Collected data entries
"""
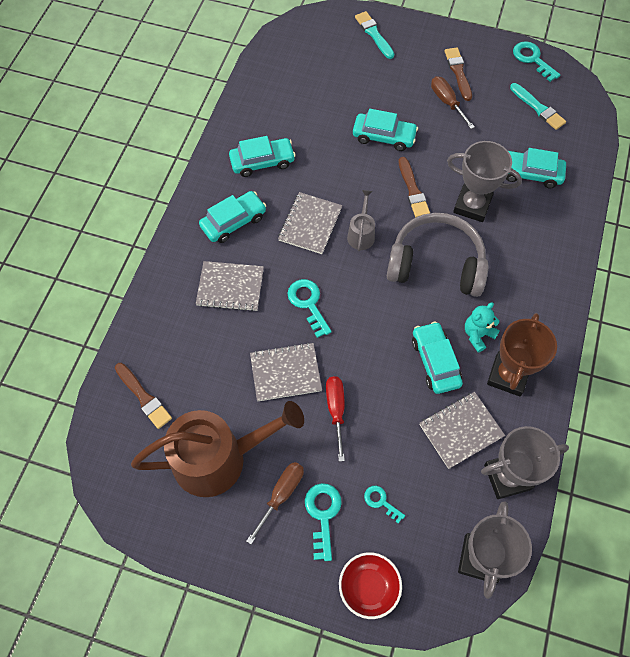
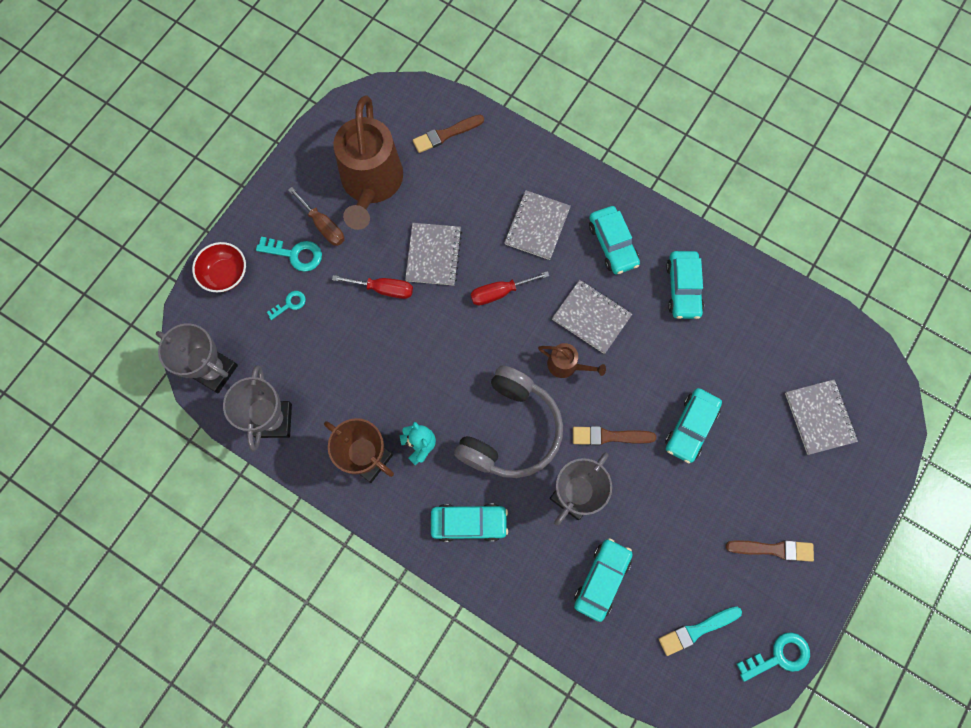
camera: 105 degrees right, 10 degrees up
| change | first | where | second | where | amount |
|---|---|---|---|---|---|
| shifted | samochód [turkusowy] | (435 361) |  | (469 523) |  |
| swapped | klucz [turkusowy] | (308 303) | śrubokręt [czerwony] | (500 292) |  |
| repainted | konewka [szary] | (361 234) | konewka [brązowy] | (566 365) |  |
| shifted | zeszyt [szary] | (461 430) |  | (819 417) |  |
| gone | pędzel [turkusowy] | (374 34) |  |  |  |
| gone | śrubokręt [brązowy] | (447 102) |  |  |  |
"""
"""
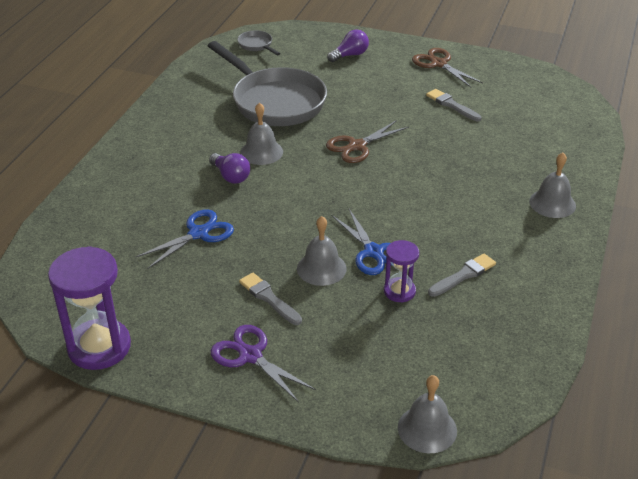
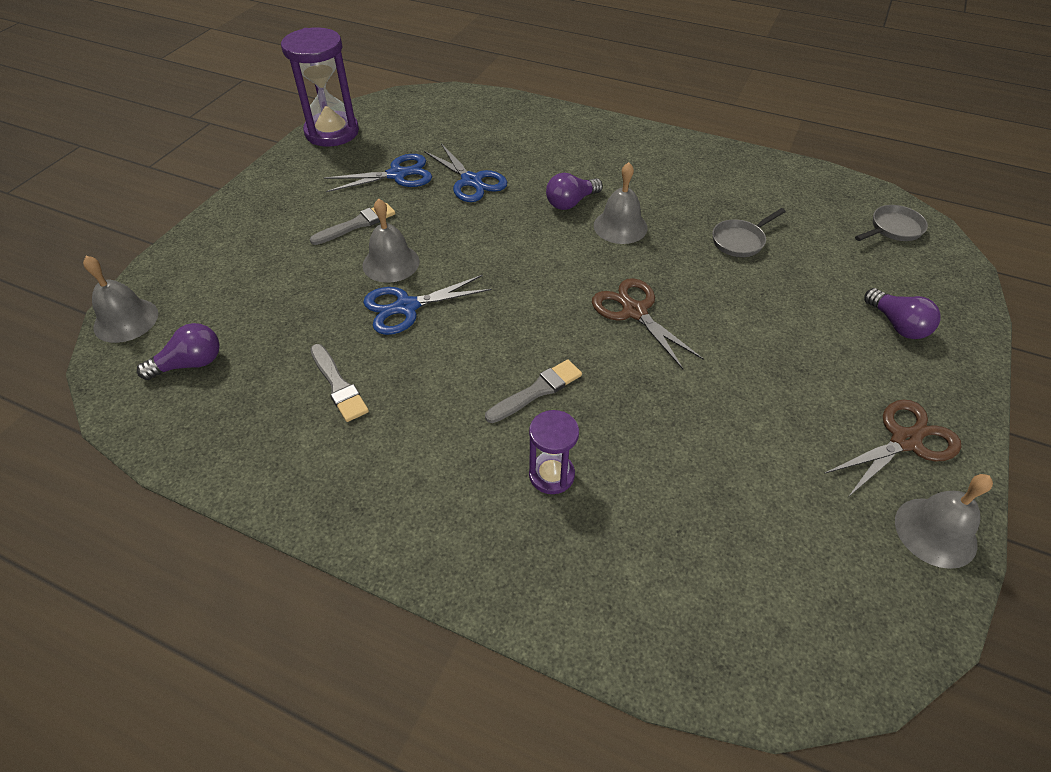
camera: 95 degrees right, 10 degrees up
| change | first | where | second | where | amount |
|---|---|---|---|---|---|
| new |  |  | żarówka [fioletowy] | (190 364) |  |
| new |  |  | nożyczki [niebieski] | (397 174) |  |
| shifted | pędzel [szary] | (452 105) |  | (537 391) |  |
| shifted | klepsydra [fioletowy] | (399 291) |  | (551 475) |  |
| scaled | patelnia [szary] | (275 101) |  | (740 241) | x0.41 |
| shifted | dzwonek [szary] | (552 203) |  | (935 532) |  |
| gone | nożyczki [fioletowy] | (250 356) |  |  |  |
"""
"""
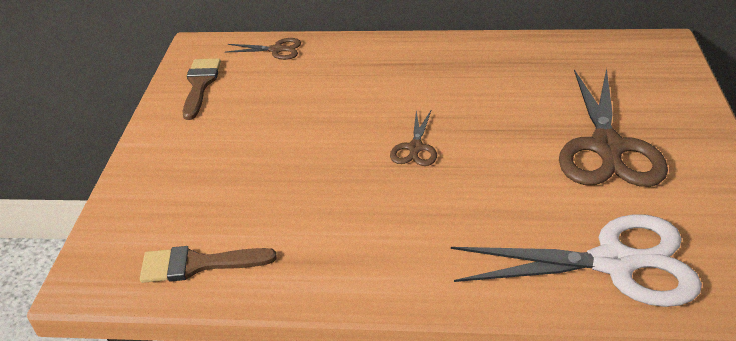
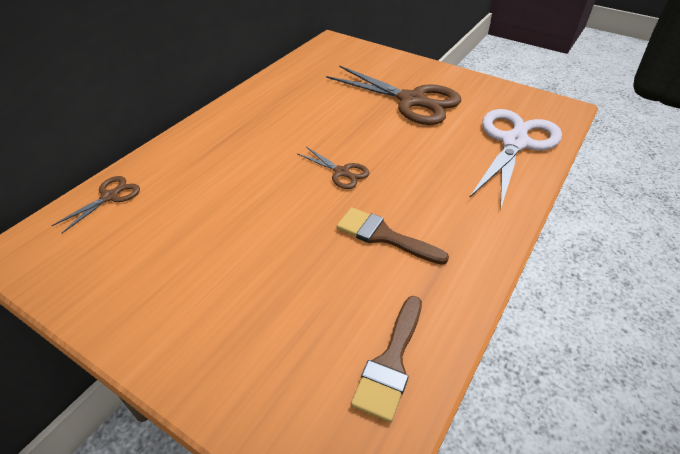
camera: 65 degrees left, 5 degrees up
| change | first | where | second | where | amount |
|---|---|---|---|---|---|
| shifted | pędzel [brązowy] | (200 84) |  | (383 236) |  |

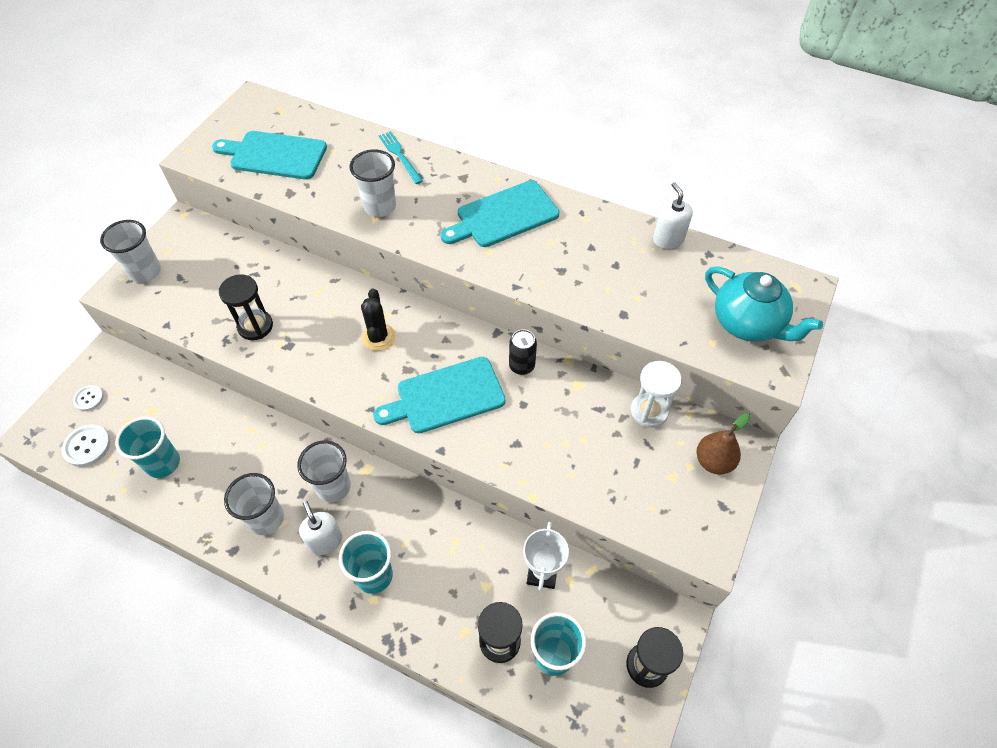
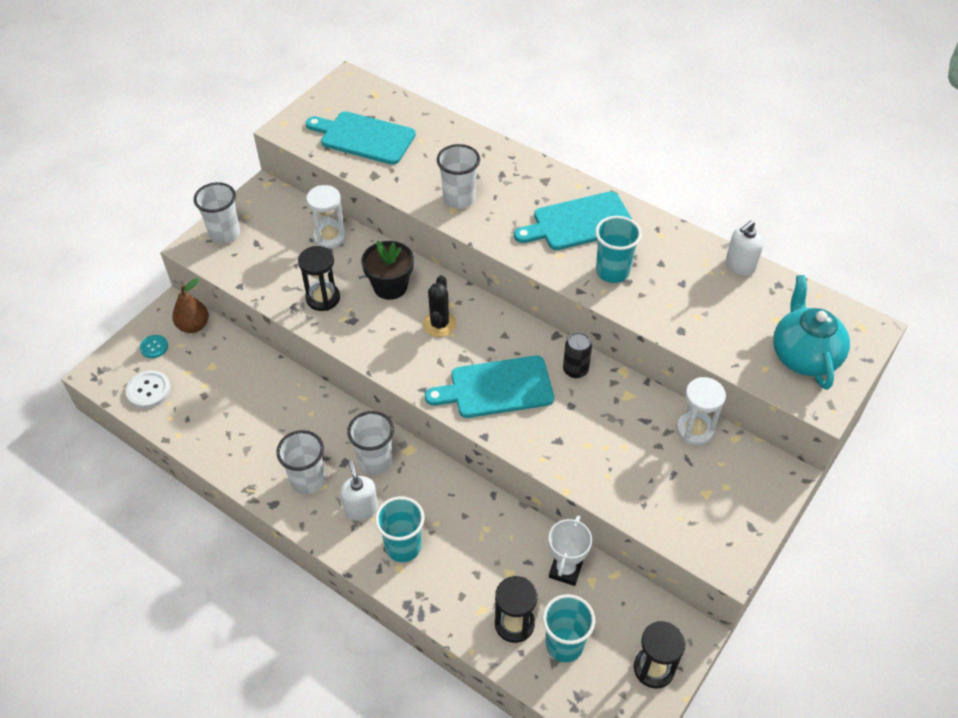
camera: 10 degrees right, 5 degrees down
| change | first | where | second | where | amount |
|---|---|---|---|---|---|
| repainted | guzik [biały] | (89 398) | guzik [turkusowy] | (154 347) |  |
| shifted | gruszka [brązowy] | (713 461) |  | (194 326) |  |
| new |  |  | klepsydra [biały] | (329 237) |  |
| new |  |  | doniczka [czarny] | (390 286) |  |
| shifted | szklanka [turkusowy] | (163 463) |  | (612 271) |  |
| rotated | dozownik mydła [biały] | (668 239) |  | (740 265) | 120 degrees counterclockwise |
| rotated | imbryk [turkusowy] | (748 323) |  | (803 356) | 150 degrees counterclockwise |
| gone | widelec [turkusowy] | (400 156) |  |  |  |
"""
__Directions for this task__
Repeat, exactly as they stand above, the lines from the line with "camera: 105 degrees right, 10 degrees up" to the line with "gone | śrubokręt", both lines included.

__Result__
camera: 105 degrees right, 10 degrees up
| change | first | where | second | where | amount |
|---|---|---|---|---|---|
| shifted | samochód [turkusowy] | (435 361) |  | (469 523) |  |
| swapped | klucz [turkusowy] | (308 303) | śrubokręt [czerwony] | (500 292) |  |
| repainted | konewka [szary] | (361 234) | konewka [brązowy] | (566 365) |  |
| shifted | zeszyt [szary] | (461 430) |  | (819 417) |  |
| gone | pędzel [turkusowy] | (374 34) |  |  |  |
| gone | śrubokręt [brązowy] | (447 102) |  |  |  |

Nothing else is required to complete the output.